### Work to be completed
Look through the data for the string "green". Copy every line where it is found.

### Records from a data collection
+++

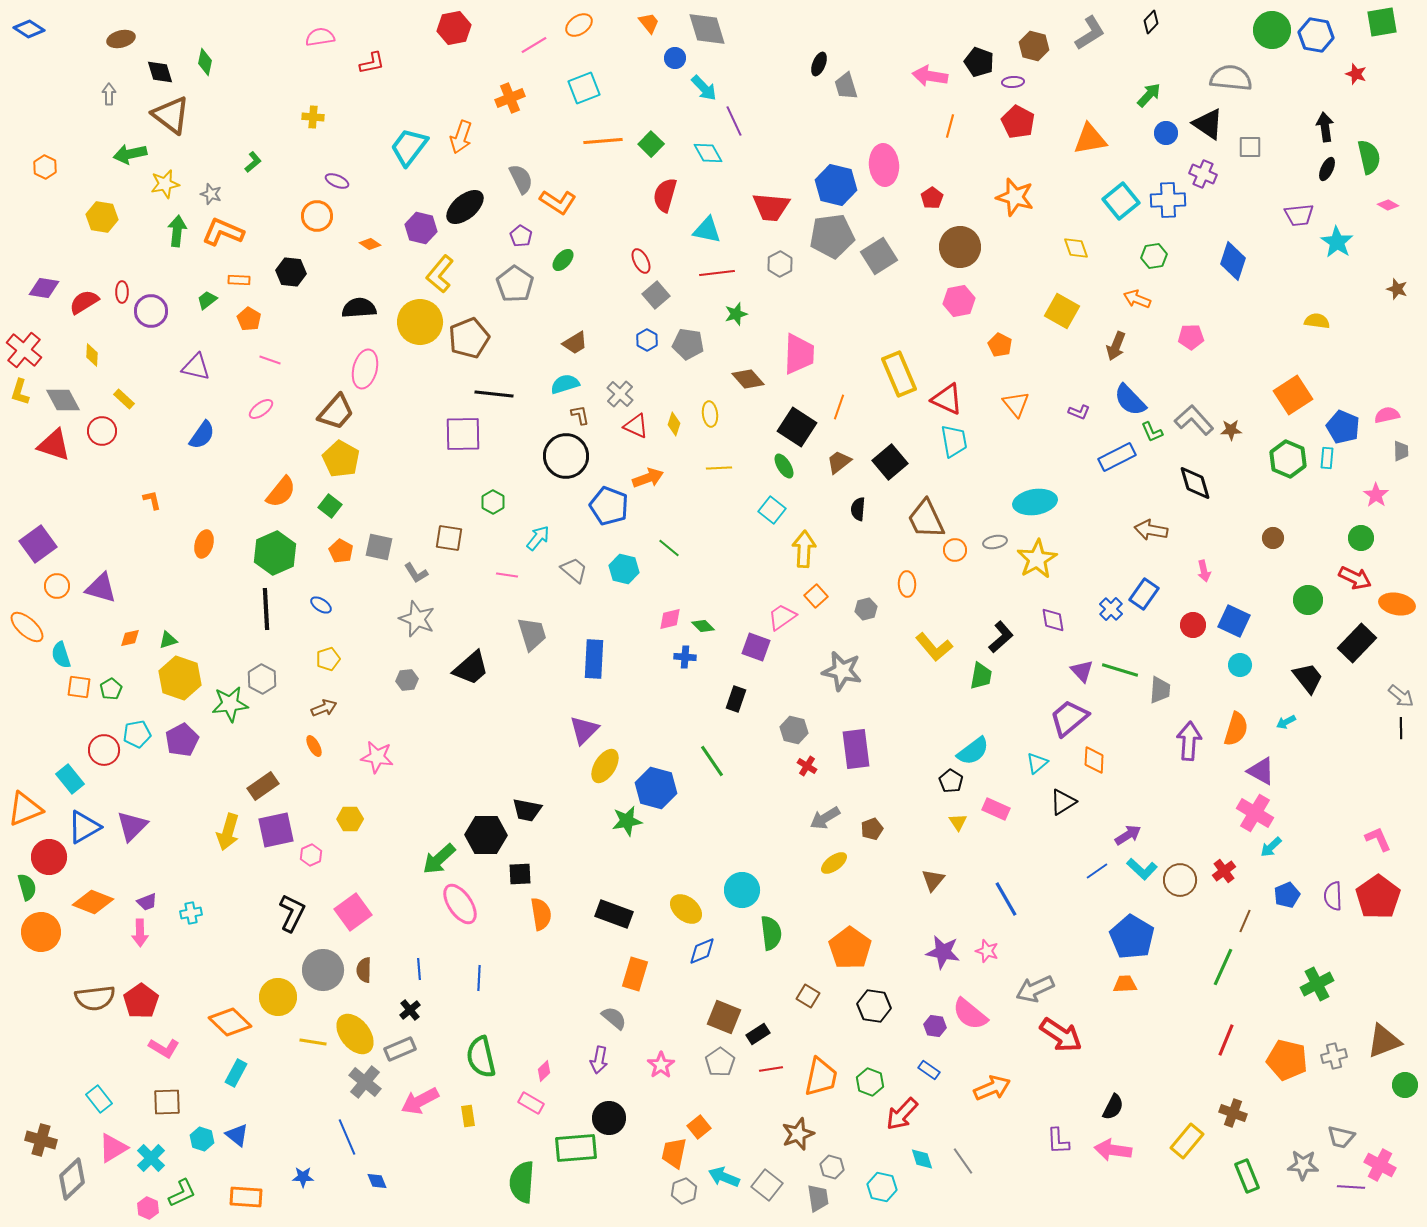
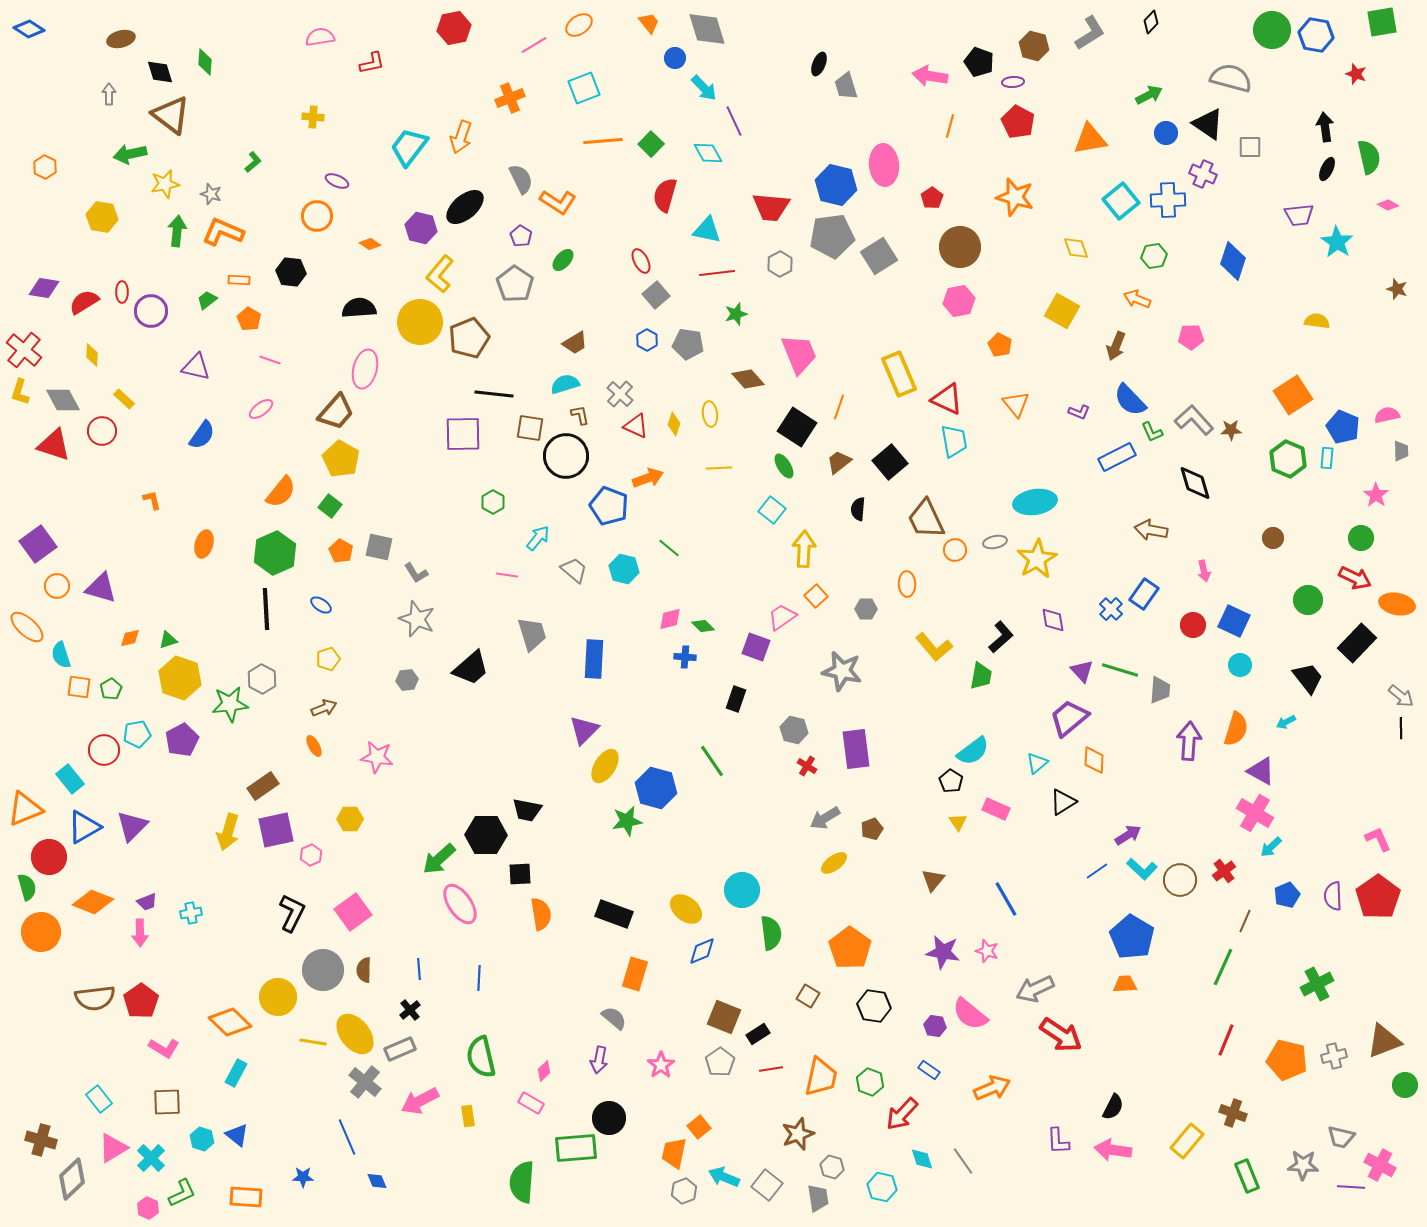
green diamond at (205, 62): rotated 8 degrees counterclockwise
gray semicircle at (1231, 78): rotated 9 degrees clockwise
green arrow at (1149, 95): rotated 20 degrees clockwise
pink trapezoid at (799, 354): rotated 24 degrees counterclockwise
brown square at (449, 538): moved 81 px right, 110 px up
gray hexagon at (866, 609): rotated 15 degrees clockwise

+++

### Response to the task
green diamond at (205, 62): rotated 8 degrees counterclockwise
green arrow at (1149, 95): rotated 20 degrees clockwise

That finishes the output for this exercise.